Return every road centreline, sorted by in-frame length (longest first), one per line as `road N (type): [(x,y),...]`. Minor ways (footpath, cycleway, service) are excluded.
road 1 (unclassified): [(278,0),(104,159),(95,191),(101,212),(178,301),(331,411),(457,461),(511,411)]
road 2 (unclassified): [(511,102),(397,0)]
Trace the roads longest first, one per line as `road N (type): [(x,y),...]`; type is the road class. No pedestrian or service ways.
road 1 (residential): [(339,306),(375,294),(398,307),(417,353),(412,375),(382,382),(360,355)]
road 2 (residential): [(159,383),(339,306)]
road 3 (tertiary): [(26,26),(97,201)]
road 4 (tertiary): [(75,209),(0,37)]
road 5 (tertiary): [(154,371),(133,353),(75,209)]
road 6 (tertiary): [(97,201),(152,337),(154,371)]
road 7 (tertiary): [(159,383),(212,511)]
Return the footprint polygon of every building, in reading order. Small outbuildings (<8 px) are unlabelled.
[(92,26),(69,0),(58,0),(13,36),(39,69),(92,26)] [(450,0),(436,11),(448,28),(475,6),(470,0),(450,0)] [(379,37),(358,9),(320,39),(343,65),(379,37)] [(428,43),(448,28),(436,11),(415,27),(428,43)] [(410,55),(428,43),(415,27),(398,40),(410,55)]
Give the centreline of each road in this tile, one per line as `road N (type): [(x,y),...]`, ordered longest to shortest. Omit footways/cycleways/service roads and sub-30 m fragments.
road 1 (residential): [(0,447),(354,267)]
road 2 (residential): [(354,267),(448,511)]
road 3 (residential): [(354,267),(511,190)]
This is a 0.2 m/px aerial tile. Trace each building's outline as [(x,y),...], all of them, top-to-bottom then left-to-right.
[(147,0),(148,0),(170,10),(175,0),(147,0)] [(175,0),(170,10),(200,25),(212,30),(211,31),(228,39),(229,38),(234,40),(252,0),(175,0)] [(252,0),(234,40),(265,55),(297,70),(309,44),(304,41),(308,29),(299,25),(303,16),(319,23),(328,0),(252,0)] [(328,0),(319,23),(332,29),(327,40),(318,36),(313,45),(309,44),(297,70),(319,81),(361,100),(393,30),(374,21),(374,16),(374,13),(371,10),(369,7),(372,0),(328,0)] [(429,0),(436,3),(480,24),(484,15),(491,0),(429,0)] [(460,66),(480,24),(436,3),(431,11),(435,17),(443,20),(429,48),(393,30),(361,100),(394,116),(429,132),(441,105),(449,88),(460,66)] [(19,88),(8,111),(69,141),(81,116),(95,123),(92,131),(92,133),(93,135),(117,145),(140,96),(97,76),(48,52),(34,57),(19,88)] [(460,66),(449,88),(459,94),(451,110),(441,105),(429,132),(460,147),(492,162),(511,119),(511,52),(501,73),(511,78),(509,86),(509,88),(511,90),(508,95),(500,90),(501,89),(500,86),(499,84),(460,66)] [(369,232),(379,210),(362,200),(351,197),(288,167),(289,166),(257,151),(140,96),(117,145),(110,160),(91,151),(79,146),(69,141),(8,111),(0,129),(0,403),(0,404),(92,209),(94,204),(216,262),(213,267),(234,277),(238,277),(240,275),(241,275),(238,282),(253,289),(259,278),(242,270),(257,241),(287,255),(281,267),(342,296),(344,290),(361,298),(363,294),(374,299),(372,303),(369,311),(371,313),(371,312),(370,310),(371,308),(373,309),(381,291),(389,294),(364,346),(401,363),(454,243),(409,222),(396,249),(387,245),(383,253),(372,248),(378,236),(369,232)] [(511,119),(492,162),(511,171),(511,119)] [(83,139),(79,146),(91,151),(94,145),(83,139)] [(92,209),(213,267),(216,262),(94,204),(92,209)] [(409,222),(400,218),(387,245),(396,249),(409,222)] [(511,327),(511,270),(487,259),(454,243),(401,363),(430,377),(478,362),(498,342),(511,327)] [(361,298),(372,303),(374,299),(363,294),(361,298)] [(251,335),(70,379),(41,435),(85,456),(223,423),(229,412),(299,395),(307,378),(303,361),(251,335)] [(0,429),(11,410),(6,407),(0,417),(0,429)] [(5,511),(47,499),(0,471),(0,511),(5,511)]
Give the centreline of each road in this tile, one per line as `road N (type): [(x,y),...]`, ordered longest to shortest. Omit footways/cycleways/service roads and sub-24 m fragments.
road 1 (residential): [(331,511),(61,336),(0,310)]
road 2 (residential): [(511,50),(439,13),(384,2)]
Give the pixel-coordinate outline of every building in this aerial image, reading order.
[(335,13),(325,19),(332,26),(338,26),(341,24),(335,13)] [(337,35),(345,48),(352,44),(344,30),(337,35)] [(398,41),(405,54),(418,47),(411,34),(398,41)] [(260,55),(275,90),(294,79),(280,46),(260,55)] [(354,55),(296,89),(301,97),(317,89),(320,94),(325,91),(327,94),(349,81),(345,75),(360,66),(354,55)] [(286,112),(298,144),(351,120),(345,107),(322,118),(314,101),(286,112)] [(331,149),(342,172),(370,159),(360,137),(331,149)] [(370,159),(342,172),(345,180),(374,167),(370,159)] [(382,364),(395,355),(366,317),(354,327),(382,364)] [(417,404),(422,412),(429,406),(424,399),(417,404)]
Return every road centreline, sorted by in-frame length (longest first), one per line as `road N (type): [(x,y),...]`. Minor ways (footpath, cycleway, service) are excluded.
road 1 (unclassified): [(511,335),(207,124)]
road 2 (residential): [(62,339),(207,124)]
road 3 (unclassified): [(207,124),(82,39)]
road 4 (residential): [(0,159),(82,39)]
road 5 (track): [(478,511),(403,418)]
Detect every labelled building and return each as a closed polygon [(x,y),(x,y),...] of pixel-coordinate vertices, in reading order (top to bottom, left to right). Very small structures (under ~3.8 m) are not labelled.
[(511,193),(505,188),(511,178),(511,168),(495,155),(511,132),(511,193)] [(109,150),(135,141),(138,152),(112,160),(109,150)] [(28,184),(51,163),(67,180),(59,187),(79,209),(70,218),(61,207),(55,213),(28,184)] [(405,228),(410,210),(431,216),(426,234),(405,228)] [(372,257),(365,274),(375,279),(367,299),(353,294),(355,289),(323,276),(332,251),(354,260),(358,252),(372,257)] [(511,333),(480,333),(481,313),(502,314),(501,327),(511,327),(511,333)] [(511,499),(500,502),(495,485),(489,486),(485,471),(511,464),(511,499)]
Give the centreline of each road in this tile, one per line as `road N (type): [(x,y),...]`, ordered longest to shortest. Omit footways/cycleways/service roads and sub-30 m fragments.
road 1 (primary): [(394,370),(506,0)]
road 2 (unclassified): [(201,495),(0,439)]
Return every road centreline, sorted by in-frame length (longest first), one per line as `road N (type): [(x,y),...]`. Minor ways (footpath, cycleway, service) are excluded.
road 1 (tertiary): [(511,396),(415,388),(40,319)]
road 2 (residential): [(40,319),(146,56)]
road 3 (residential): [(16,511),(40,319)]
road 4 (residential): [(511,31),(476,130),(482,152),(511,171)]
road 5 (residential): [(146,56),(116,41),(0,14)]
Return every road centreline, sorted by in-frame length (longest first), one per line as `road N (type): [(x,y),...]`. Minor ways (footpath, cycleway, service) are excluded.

++++++++

Pick out every line of the data above that contains the word "bottom" and copy each one in full. Case counts.

This is a 0.2 m/px aerial tile. Trace each building's outline as [(x,y),...], all of them, top-to-bottom then left-to-right.
Detect every labelled building and return each as a closed polygon [(x,y),(x,y),...] of pixel-coordinate vertices, in reading order (top to bottom, left to right). Very small structures (under ~3.8 m) are not labelled.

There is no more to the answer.